Esercizio scritto
Raccogli ogni riga dei record che contiene la stringa "tuplet", tenendo conto di maiuscole e minuscole.

== Record forniti

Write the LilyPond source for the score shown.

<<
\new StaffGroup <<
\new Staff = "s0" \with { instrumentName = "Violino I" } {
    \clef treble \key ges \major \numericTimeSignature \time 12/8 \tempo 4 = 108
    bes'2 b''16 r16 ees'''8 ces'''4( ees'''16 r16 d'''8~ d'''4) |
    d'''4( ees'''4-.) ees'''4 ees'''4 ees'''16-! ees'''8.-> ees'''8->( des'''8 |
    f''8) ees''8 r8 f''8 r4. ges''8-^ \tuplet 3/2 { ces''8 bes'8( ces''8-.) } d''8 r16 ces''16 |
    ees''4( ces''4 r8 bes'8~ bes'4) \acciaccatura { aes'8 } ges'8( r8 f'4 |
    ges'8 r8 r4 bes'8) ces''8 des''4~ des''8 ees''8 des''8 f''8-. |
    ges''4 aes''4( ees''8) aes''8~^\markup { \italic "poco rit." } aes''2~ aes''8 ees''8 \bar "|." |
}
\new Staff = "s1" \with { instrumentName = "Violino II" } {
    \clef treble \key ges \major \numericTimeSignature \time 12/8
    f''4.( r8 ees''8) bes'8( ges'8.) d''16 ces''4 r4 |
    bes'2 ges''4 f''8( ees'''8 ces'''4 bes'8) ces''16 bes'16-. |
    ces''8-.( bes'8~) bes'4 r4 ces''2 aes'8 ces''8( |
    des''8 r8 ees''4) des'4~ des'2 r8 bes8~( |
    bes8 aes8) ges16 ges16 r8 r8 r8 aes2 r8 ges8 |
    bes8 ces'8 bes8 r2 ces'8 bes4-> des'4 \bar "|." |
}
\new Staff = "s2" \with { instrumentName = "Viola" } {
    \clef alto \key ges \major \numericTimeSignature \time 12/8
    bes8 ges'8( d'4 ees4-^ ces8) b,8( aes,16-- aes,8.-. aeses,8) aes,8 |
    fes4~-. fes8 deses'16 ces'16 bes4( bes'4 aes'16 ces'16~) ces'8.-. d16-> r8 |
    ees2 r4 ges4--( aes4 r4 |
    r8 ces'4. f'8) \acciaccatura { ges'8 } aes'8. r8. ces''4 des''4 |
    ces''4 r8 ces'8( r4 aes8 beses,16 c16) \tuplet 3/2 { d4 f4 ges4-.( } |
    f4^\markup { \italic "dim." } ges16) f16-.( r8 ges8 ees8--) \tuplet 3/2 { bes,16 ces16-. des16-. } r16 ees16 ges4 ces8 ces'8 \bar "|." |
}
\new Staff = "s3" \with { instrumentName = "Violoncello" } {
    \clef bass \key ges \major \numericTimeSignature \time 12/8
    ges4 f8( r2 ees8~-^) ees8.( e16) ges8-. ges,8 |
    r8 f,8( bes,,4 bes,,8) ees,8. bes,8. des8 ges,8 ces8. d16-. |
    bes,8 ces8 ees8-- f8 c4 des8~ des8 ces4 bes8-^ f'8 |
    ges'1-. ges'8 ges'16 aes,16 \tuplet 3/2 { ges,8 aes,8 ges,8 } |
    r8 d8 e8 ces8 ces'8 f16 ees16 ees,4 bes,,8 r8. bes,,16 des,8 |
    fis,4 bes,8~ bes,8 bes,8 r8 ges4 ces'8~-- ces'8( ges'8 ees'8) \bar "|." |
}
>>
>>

====

La risposta
    f''8) ees''8 r8 f''8 r4. ges''8-^ \tuplet 3/2 { ces''8 bes'8( ces''8-.) } d''8 r16 ces''16 |
    ces''4 r8 ces'8( r4 aes8 beses,16 c16) \tuplet 3/2 { d4 f4 ges4-.( } |
    f4^\markup { \italic "dim." } ges16) f16-.( r8 ges8 ees8--) \tuplet 3/2 { bes,16 ces16-. des16-. } r16 ees16 ges4 ces8 ces'8 \bar "|." |
    ges'1-. ges'8 ges'16 aes,16 \tuplet 3/2 { ges,8 aes,8 ges,8 } |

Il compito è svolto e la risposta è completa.